## Exercise
Below this sentence is a listing; return exactly its lines from the one with "camera: 30 degrees right, 15 degrees up" to the one with "(572, 473) = (215, 374): green", both kept, and nothing more.

## Input records

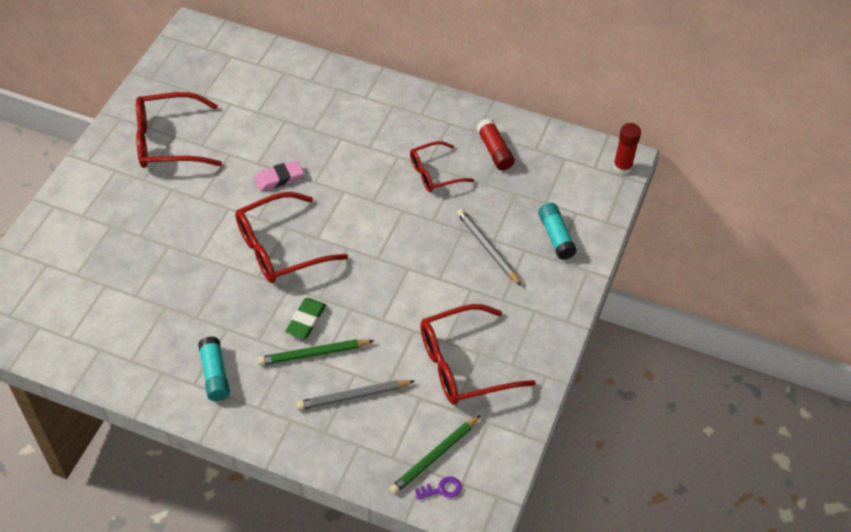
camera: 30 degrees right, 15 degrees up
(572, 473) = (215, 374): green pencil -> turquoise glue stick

...

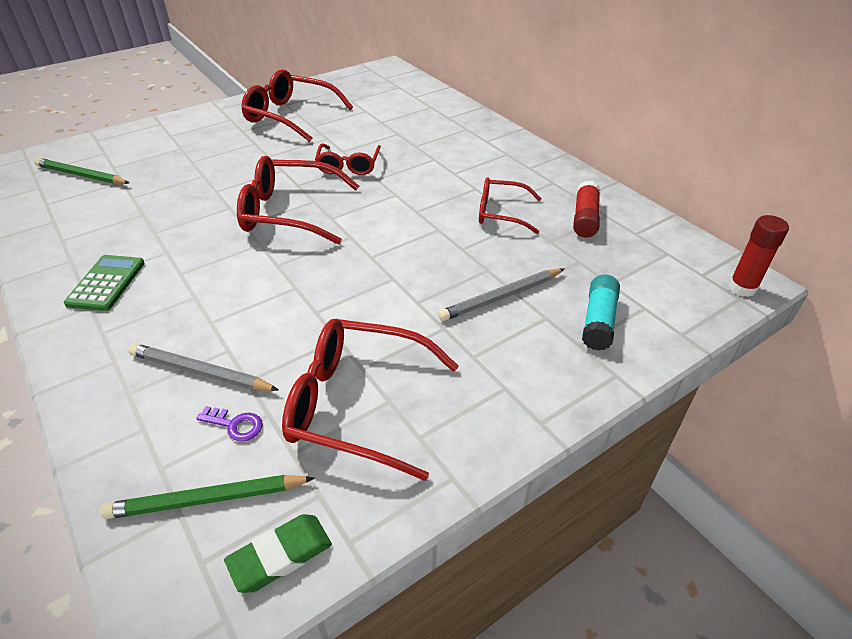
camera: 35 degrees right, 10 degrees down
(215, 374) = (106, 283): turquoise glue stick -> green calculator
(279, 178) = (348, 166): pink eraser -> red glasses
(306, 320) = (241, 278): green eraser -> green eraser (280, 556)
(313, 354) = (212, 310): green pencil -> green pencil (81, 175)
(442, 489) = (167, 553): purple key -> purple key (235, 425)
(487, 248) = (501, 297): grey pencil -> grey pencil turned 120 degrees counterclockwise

## Expected answer
camera: 30 degrees right, 15 degrees up
(572, 473) = (215, 374): green pencil -> turquoise glue stick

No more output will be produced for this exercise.